#### TASK PROMPT
Using the records that follow, work out the number of lines with the word "fork" in them; reply with that number only.
........
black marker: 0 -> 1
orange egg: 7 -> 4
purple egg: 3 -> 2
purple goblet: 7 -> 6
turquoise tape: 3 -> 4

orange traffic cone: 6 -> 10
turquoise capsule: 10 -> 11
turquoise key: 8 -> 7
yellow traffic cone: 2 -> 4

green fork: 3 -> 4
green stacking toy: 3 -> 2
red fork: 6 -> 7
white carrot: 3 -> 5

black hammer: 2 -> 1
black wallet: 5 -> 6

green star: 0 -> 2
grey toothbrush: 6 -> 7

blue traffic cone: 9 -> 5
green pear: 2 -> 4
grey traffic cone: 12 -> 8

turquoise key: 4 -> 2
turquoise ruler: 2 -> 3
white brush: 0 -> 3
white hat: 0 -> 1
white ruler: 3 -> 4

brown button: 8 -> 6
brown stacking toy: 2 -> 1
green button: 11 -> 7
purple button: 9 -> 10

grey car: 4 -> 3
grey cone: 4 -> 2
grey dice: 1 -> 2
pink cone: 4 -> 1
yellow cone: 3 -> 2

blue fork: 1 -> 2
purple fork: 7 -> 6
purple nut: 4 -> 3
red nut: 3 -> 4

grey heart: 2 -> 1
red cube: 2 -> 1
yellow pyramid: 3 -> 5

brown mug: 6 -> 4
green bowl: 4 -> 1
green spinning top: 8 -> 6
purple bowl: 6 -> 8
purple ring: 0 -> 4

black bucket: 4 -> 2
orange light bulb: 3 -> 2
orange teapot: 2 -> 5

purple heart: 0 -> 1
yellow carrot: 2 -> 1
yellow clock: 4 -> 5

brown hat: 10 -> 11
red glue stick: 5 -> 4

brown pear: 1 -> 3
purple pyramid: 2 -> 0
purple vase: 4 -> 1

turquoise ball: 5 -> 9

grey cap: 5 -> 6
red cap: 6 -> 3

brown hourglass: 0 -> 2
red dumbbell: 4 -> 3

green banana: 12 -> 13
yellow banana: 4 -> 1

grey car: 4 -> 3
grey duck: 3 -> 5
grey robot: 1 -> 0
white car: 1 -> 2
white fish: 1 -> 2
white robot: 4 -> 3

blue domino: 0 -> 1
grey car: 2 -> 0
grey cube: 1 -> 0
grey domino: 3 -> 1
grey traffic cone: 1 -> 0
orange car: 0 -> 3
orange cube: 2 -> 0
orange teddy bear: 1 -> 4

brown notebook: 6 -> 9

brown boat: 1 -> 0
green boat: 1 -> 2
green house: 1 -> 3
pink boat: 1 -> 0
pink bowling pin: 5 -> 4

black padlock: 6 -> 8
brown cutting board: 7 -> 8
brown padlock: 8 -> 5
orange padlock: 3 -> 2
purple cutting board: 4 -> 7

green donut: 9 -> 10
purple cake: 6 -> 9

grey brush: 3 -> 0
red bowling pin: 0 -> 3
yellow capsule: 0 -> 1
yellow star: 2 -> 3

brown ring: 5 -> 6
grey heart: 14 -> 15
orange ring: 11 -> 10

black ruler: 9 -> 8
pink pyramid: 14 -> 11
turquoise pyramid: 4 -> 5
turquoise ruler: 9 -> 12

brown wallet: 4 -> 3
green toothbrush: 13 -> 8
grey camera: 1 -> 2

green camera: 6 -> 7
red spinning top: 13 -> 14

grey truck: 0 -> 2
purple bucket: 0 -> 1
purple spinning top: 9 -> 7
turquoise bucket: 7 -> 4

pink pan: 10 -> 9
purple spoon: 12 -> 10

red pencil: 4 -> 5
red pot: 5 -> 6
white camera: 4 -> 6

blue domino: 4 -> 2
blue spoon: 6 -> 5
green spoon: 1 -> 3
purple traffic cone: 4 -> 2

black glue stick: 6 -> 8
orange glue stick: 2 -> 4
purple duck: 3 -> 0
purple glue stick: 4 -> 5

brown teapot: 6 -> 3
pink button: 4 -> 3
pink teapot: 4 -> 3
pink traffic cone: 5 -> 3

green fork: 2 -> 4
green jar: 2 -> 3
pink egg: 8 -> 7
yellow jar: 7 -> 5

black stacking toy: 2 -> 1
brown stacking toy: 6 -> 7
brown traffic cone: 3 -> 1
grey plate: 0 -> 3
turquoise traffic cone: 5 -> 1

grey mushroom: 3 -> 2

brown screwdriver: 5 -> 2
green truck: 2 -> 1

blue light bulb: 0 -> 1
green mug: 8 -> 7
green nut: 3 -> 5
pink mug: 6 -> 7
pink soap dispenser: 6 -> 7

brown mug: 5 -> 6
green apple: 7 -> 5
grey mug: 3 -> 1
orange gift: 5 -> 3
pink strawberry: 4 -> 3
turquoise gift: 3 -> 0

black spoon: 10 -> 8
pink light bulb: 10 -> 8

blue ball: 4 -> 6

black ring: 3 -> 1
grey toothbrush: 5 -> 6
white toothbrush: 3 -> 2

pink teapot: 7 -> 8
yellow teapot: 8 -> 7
........
#### ANSWER BOX
5